TASK REQUIREMENTS :: Return each line exactly as written. Begin with the first line of the entries and end with the line that has "BAT1: 4.5V (plus".

*** Opening MATERIAL SUPPLIED ***

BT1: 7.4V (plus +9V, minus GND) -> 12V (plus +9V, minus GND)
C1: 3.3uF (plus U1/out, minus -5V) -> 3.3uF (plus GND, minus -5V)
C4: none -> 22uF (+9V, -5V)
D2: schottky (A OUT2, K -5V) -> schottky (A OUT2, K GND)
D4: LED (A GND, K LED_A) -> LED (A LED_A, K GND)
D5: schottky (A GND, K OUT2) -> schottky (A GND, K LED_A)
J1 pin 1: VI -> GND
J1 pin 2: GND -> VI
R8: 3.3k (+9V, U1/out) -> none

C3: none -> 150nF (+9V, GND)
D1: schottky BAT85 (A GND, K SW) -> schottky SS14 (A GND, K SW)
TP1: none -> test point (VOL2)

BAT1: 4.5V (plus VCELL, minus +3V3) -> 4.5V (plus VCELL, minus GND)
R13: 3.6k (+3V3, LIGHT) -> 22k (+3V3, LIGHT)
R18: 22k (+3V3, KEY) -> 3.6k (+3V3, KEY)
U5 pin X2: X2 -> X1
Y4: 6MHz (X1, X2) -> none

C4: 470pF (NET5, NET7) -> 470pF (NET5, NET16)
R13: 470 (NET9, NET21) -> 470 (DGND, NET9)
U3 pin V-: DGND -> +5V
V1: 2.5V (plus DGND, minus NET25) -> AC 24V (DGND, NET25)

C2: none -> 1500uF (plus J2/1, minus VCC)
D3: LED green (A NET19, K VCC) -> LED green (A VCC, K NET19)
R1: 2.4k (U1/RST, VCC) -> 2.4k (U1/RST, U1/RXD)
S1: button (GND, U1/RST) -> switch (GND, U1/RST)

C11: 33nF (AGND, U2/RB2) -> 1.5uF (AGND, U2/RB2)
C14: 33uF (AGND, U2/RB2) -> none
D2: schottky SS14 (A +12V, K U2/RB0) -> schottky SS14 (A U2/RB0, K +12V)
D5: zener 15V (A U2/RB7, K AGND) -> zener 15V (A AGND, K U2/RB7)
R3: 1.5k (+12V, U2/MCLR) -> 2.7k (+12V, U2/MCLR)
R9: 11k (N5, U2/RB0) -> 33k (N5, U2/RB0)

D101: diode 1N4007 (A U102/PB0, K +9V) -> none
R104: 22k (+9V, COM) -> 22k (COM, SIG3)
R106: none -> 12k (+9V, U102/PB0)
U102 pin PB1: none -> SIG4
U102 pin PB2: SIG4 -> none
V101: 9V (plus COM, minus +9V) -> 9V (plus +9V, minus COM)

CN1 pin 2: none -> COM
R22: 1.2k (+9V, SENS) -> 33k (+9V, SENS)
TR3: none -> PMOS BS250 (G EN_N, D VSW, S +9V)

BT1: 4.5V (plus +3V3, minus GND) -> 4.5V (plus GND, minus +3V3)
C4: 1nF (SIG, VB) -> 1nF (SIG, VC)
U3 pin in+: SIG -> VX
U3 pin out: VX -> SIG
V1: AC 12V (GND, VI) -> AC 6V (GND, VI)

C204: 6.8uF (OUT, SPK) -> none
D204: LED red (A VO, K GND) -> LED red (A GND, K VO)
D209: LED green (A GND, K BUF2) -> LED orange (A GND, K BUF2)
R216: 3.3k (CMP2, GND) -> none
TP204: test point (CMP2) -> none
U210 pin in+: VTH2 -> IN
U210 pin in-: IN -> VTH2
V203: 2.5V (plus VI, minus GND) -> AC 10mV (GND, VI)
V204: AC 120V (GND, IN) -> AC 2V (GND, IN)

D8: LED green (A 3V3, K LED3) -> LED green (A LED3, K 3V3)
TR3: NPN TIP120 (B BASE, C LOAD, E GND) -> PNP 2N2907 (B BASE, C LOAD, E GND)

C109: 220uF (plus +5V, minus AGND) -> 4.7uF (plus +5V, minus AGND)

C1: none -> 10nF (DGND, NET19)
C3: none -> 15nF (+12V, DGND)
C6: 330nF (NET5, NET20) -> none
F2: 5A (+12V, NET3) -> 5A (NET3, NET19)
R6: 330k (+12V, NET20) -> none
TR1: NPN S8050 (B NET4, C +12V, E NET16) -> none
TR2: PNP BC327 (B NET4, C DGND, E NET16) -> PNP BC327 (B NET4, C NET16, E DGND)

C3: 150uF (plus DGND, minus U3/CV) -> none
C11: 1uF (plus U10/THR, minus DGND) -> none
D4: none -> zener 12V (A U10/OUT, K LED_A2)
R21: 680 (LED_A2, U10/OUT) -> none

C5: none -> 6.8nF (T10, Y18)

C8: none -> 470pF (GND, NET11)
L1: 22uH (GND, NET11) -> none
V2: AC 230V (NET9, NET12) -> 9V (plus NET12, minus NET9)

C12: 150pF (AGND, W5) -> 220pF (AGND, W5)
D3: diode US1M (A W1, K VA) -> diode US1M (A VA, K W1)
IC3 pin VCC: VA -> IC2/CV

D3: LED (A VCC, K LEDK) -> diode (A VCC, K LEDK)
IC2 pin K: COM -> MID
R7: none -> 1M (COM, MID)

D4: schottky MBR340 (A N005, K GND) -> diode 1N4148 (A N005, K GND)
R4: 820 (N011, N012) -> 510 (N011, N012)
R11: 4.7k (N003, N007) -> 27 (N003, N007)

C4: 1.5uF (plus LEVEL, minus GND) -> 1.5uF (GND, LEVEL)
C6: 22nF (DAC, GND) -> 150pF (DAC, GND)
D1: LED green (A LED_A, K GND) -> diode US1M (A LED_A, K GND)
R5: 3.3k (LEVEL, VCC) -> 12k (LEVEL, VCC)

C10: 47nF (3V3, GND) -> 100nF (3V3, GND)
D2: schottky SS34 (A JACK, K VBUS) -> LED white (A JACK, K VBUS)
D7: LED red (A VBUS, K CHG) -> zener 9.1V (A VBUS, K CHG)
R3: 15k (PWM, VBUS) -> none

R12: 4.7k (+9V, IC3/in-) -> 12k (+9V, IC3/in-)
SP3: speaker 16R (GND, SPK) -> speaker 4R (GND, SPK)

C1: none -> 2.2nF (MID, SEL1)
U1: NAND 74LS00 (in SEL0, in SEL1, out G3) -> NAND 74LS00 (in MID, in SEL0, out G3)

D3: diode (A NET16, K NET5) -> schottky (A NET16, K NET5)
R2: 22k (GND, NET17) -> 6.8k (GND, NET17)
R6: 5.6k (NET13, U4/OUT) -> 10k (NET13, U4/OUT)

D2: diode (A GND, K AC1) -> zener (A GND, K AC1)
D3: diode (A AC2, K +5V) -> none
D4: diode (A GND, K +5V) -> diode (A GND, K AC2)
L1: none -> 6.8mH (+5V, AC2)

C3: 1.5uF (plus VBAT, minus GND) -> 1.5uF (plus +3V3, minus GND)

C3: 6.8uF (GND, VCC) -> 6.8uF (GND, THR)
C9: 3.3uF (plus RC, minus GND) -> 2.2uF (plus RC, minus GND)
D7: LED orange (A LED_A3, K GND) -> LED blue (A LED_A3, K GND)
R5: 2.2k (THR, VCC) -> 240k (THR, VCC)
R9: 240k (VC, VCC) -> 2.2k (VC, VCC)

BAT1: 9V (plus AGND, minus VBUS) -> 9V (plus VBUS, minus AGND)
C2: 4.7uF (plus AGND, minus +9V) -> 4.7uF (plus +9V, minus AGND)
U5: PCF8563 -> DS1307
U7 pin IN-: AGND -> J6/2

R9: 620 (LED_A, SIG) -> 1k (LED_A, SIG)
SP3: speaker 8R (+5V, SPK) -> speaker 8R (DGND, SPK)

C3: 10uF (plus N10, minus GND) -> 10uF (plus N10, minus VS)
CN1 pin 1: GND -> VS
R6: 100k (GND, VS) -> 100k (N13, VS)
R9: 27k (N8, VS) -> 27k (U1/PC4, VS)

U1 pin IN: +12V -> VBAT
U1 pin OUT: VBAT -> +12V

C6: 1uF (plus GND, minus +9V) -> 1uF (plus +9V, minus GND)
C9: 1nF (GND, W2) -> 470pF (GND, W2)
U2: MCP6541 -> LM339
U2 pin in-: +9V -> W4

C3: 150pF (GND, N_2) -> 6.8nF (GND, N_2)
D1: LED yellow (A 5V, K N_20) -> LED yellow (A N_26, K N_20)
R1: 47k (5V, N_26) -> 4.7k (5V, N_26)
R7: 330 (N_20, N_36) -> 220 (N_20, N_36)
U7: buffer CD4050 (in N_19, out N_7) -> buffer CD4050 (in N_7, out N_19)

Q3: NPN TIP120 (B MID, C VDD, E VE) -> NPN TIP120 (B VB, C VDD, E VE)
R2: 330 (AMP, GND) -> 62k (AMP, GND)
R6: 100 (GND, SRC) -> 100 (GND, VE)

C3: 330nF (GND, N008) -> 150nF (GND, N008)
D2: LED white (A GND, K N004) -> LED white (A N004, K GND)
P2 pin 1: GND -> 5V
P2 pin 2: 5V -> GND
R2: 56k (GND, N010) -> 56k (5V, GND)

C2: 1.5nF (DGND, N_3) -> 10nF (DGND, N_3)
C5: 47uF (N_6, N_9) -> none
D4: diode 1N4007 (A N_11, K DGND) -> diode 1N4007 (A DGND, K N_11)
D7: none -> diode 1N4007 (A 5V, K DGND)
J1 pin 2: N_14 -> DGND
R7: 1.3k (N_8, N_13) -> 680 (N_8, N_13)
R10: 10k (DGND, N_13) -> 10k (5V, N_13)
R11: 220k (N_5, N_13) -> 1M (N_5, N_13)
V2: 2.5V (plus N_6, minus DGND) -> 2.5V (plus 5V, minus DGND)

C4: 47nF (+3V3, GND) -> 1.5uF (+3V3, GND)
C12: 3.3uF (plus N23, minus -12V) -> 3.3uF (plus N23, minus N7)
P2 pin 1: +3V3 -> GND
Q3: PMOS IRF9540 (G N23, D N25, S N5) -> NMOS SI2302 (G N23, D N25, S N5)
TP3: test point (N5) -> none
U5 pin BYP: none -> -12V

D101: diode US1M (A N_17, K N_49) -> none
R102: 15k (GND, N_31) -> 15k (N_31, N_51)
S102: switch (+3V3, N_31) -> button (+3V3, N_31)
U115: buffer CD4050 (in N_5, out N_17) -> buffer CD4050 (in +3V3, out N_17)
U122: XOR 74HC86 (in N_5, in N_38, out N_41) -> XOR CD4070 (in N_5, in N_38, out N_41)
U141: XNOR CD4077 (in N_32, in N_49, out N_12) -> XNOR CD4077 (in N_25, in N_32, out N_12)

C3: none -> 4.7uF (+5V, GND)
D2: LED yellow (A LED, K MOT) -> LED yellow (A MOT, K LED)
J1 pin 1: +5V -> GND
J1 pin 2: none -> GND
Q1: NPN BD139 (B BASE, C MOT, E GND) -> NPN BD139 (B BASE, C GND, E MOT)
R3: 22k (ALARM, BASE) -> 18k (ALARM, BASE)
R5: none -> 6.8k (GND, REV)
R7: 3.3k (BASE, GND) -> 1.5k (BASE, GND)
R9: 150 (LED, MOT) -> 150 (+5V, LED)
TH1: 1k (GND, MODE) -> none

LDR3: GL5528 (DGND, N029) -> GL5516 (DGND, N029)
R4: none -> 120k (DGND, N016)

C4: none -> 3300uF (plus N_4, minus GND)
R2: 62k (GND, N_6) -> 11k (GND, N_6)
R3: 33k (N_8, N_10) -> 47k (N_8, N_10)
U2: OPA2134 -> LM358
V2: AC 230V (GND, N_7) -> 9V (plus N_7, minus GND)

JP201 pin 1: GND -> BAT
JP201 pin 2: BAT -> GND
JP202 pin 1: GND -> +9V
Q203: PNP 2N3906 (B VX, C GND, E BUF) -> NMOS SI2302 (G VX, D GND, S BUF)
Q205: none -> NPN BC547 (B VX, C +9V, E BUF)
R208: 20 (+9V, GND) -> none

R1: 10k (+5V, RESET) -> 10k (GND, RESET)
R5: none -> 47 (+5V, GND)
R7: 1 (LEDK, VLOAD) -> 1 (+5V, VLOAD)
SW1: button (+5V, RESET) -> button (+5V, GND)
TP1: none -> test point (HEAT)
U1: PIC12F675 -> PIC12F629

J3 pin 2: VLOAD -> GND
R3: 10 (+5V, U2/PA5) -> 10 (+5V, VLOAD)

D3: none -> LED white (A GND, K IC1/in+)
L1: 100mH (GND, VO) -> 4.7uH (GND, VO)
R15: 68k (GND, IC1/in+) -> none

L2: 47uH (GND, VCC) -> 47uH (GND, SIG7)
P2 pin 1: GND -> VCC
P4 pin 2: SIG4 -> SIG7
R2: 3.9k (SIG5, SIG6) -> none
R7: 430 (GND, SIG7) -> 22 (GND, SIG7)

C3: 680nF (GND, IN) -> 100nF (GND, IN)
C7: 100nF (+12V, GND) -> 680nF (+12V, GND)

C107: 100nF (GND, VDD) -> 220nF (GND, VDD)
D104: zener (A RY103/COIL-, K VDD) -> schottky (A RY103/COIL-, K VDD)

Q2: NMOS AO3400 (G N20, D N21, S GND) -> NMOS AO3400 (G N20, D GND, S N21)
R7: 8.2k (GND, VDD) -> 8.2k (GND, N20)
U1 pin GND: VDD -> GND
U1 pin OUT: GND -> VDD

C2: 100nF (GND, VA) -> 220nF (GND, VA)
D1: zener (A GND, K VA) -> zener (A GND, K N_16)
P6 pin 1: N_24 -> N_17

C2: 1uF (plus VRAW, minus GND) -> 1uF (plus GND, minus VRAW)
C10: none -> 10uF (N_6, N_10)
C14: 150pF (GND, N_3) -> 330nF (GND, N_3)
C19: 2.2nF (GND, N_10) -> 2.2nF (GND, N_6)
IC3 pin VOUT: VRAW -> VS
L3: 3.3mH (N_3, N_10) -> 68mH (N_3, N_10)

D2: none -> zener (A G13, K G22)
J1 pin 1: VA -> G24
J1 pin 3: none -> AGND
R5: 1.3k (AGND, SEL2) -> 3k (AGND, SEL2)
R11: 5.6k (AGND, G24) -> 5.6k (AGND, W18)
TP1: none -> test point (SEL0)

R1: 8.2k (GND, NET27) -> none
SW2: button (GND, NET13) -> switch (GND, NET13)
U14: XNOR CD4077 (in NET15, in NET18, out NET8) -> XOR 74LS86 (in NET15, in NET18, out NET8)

*** Closing MATERIAL SUPPLIED ***

TASK RESPONSE ::
BT1: 7.4V (plus +9V, minus GND) -> 12V (plus +9V, minus GND)
C1: 3.3uF (plus U1/out, minus -5V) -> 3.3uF (plus GND, minus -5V)
C4: none -> 22uF (+9V, -5V)
D2: schottky (A OUT2, K -5V) -> schottky (A OUT2, K GND)
D4: LED (A GND, K LED_A) -> LED (A LED_A, K GND)
D5: schottky (A GND, K OUT2) -> schottky (A GND, K LED_A)
J1 pin 1: VI -> GND
J1 pin 2: GND -> VI
R8: 3.3k (+9V, U1/out) -> none

C3: none -> 150nF (+9V, GND)
D1: schottky BAT85 (A GND, K SW) -> schottky SS14 (A GND, K SW)
TP1: none -> test point (VOL2)

BAT1: 4.5V (plus VCELL, minus +3V3) -> 4.5V (plus VCELL, minus GND)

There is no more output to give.